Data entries
>>>>

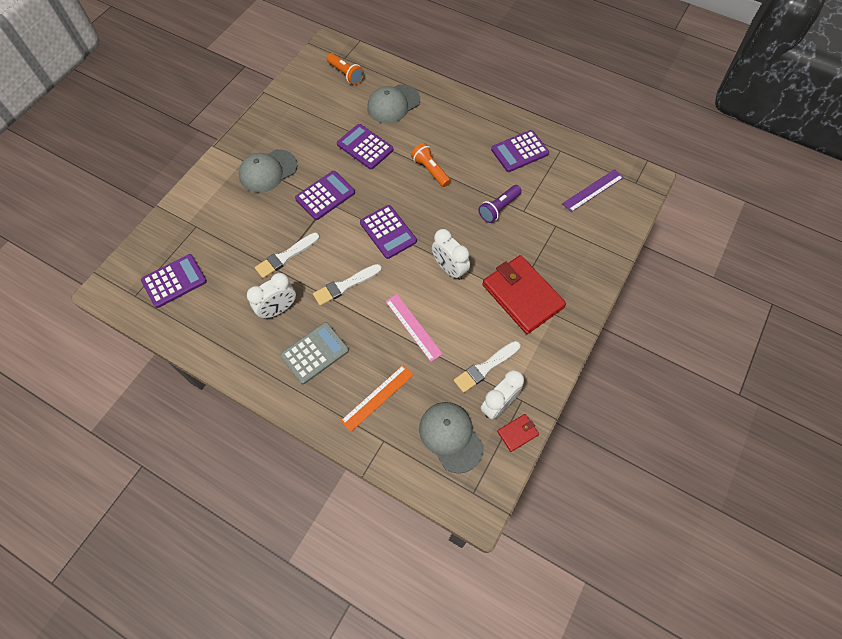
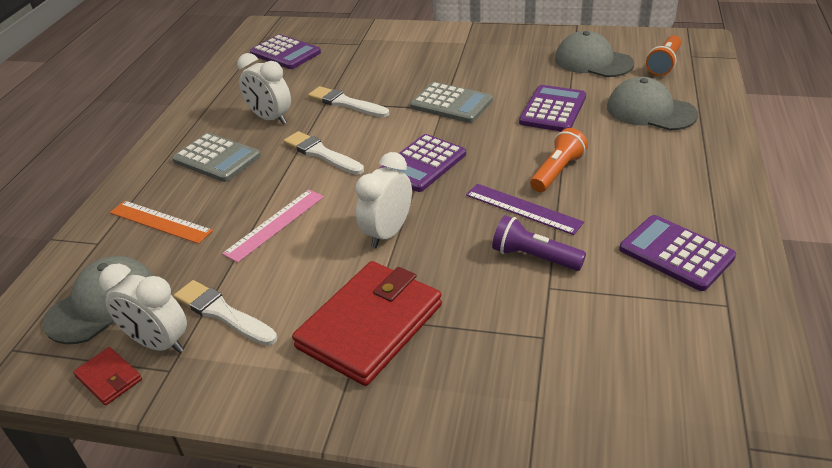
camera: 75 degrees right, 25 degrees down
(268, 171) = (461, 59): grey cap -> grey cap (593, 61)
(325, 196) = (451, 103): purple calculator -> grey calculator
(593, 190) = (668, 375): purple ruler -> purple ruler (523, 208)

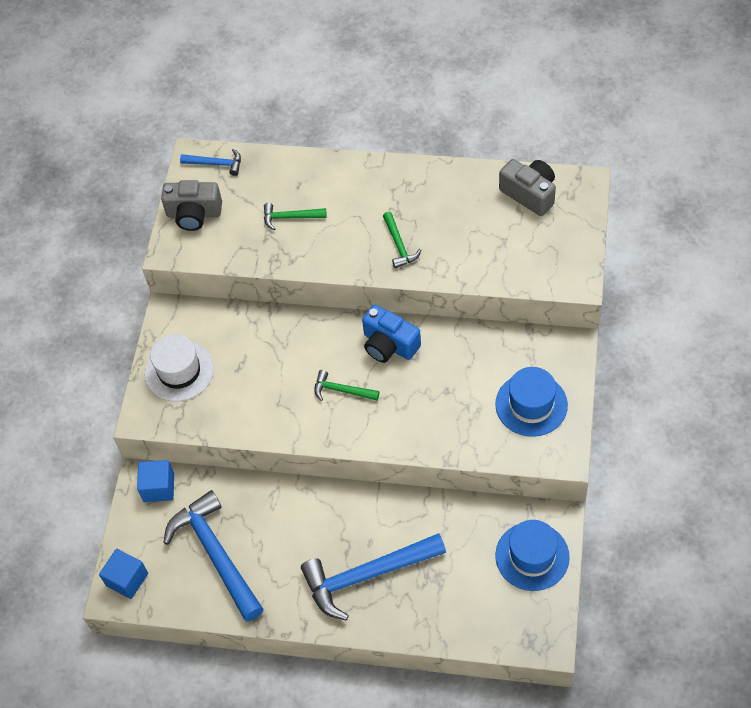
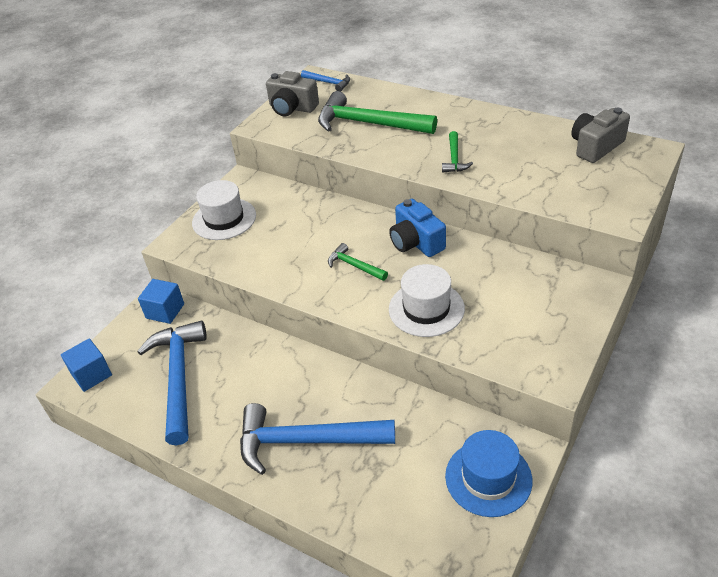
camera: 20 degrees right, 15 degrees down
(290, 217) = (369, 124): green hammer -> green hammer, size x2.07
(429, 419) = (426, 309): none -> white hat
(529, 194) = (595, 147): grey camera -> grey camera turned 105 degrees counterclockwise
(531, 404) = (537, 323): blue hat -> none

<<<<

◆ EXERCISE BRIEF ◆
A word-for-word copy of the lines from the one containing "(593, 190) = (668, 375): purple" through the last line of the records is what is wanted, without pictures and without any other line.

◆ OUTPUT OF THE TASK ◆
(593, 190) = (668, 375): purple ruler -> purple ruler (523, 208)

camera: 20 degrees right, 15 degrees down
(290, 217) = (369, 124): green hammer -> green hammer, size x2.07
(429, 419) = (426, 309): none -> white hat
(529, 194) = (595, 147): grey camera -> grey camera turned 105 degrees counterclockwise
(531, 404) = (537, 323): blue hat -> none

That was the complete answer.